-- LISTED RECORDS follows --

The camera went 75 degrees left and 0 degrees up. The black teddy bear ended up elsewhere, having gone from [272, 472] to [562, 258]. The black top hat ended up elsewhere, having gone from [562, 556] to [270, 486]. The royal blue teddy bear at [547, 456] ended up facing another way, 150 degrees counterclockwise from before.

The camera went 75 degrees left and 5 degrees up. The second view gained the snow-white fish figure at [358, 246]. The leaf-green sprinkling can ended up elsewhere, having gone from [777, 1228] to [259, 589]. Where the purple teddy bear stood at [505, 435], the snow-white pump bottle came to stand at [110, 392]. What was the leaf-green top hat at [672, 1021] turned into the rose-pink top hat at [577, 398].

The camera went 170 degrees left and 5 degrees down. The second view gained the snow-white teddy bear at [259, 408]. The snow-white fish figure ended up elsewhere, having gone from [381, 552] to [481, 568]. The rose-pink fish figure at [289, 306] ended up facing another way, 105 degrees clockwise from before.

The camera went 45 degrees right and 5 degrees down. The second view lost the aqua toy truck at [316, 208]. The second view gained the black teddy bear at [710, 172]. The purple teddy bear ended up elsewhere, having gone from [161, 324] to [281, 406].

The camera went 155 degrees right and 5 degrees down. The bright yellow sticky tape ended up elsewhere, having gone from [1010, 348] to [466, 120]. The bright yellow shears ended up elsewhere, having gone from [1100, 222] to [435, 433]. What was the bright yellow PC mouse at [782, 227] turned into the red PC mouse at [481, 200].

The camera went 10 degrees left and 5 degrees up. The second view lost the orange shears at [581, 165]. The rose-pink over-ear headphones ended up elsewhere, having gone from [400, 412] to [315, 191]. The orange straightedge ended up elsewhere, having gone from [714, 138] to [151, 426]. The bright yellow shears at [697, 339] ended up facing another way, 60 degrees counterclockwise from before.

-- LISTED RECORDS concluded --

• WORK REQUEST
Reproduce all the data word for word.

• WRITTEN ANSWER
The camera went 75 degrees left and 0 degrees up. The black teddy bear ended up elsewhere, having gone from [272, 472] to [562, 258]. The black top hat ended up elsewhere, having gone from [562, 556] to [270, 486]. The royal blue teddy bear at [547, 456] ended up facing another way, 150 degrees counterclockwise from before.

The camera went 75 degrees left and 5 degrees up. The second view gained the snow-white fish figure at [358, 246]. The leaf-green sprinkling can ended up elsewhere, having gone from [777, 1228] to [259, 589]. Where the purple teddy bear stood at [505, 435], the snow-white pump bottle came to stand at [110, 392]. What was the leaf-green top hat at [672, 1021] turned into the rose-pink top hat at [577, 398].

The camera went 170 degrees left and 5 degrees down. The second view gained the snow-white teddy bear at [259, 408]. The snow-white fish figure ended up elsewhere, having gone from [381, 552] to [481, 568]. The rose-pink fish figure at [289, 306] ended up facing another way, 105 degrees clockwise from before.

The camera went 45 degrees right and 5 degrees down. The second view lost the aqua toy truck at [316, 208]. The second view gained the black teddy bear at [710, 172]. The purple teddy bear ended up elsewhere, having gone from [161, 324] to [281, 406].

The camera went 155 degrees right and 5 degrees down. The bright yellow sticky tape ended up elsewhere, having gone from [1010, 348] to [466, 120]. The bright yellow shears ended up elsewhere, having gone from [1100, 222] to [435, 433]. What was the bright yellow PC mouse at [782, 227] turned into the red PC mouse at [481, 200].

The camera went 10 degrees left and 5 degrees up. The second view lost the orange shears at [581, 165]. The rose-pink over-ear headphones ended up elsewhere, having gone from [400, 412] to [315, 191]. The orange straightedge ended up elsewhere, having gone from [714, 138] to [151, 426]. The bright yellow shears at [697, 339] ended up facing another way, 60 degrees counterclockwise from before.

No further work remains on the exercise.